*** Begin section ***
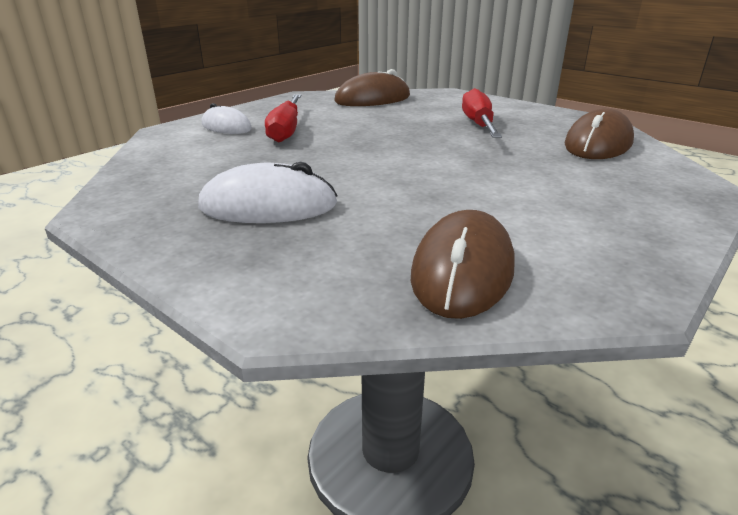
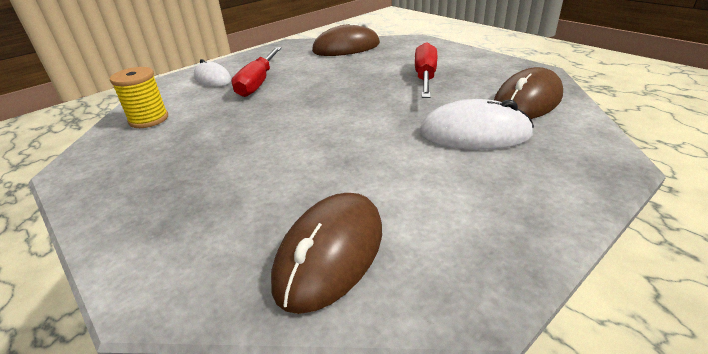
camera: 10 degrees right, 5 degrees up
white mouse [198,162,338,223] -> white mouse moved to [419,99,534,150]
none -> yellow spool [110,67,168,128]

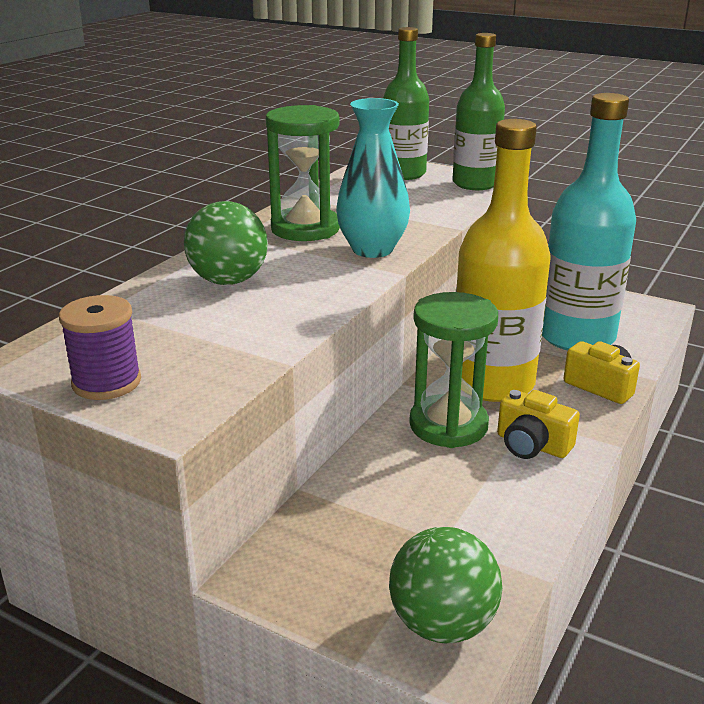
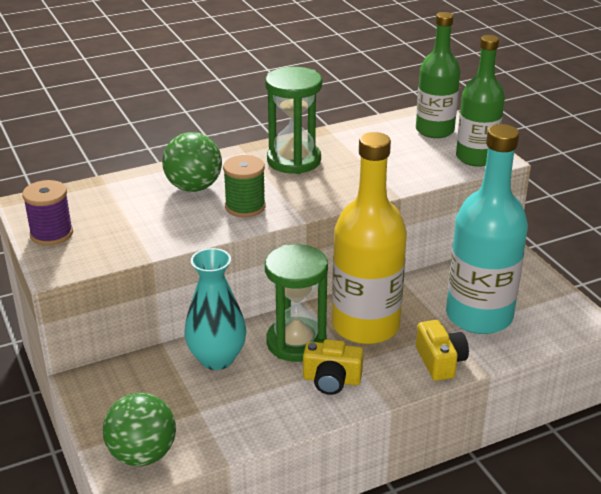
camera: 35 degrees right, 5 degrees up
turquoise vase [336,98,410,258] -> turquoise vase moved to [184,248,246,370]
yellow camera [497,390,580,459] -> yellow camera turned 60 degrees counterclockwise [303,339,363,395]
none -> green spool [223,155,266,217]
*** End section ***
● Exercise objective
Give back the records above exactly. Pictures stay out.

● Task solution
camera: 10 degrees right, 5 degrees up
white mouse [198,162,338,223] -> white mouse moved to [419,99,534,150]
none -> yellow spool [110,67,168,128]

camera: 35 degrees right, 5 degrees up
turquoise vase [336,98,410,258] -> turquoise vase moved to [184,248,246,370]
yellow camera [497,390,580,459] -> yellow camera turned 60 degrees counterclockwise [303,339,363,395]
none -> green spool [223,155,266,217]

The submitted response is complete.